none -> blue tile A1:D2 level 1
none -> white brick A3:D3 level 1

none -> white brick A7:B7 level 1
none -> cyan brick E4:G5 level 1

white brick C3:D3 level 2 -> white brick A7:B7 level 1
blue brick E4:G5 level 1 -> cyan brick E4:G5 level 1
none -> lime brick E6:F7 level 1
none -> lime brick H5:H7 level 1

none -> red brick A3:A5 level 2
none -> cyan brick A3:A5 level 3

---

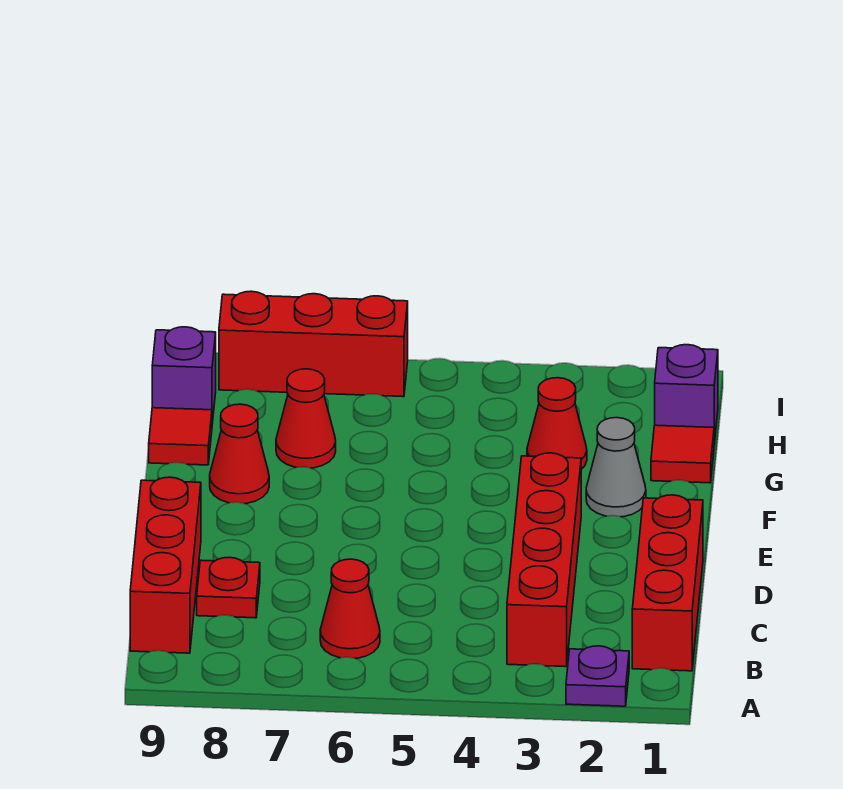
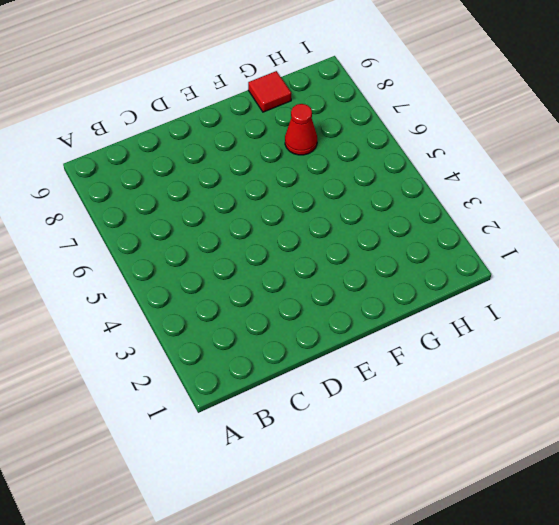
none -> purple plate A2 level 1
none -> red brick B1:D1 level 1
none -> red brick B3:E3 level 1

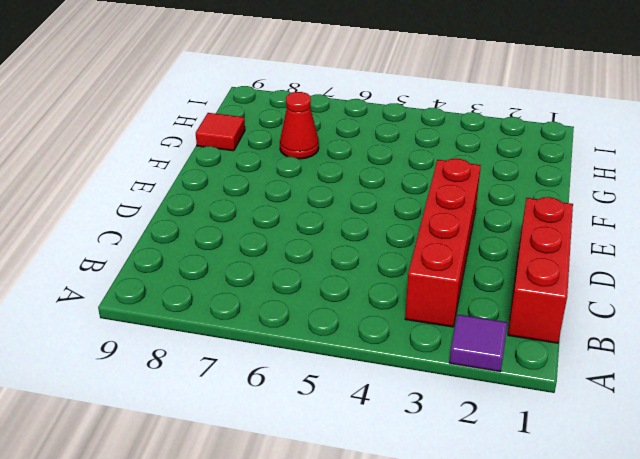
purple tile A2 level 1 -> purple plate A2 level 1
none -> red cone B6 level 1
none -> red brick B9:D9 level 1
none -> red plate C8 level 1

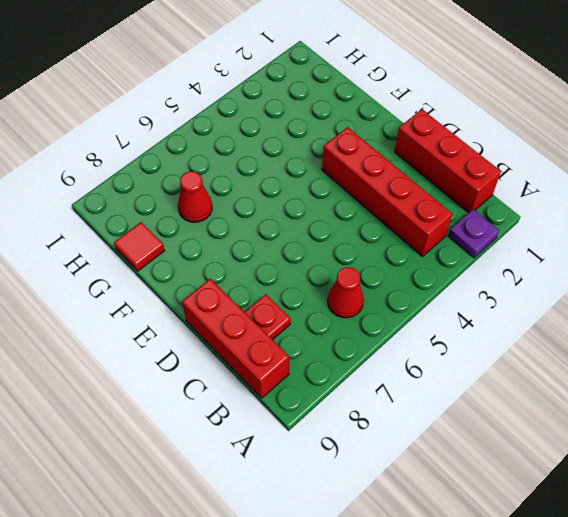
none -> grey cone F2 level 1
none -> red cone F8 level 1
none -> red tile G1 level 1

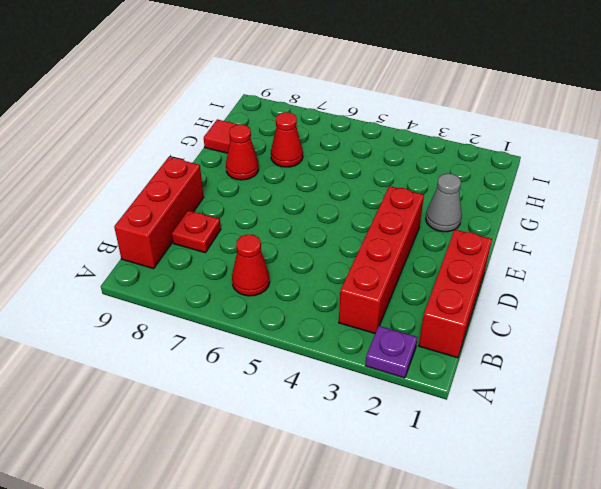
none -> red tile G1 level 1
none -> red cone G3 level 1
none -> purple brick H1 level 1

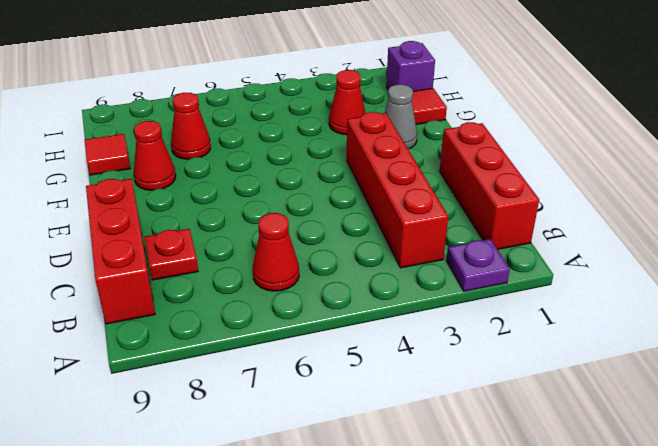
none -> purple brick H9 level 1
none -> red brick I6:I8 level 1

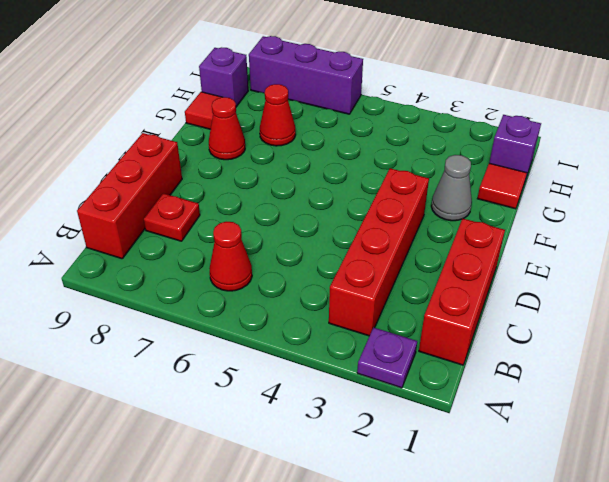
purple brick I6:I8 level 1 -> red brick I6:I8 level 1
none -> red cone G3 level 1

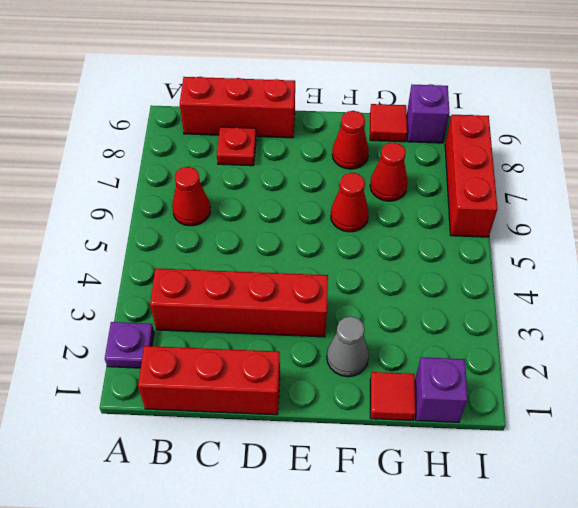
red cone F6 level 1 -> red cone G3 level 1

▶ [TASK DIRECTIONS] Using the entries above, extract exactly the lines from the one that contains "none -> red brick B3:E3 level 1" through the one that contains "red cone F6 level 1 -> red cone G3 level 1". Do not carry over any pictures.

▶ [RESPONSE]
none -> red brick B3:E3 level 1

purple tile A2 level 1 -> purple plate A2 level 1
none -> red cone B6 level 1
none -> red brick B9:D9 level 1
none -> red plate C8 level 1

none -> grey cone F2 level 1
none -> red cone F8 level 1
none -> red tile G1 level 1

none -> red tile G1 level 1
none -> red cone G3 level 1
none -> purple brick H1 level 1

none -> purple brick H9 level 1
none -> red brick I6:I8 level 1

purple brick I6:I8 level 1 -> red brick I6:I8 level 1
none -> red cone G3 level 1

red cone F6 level 1 -> red cone G3 level 1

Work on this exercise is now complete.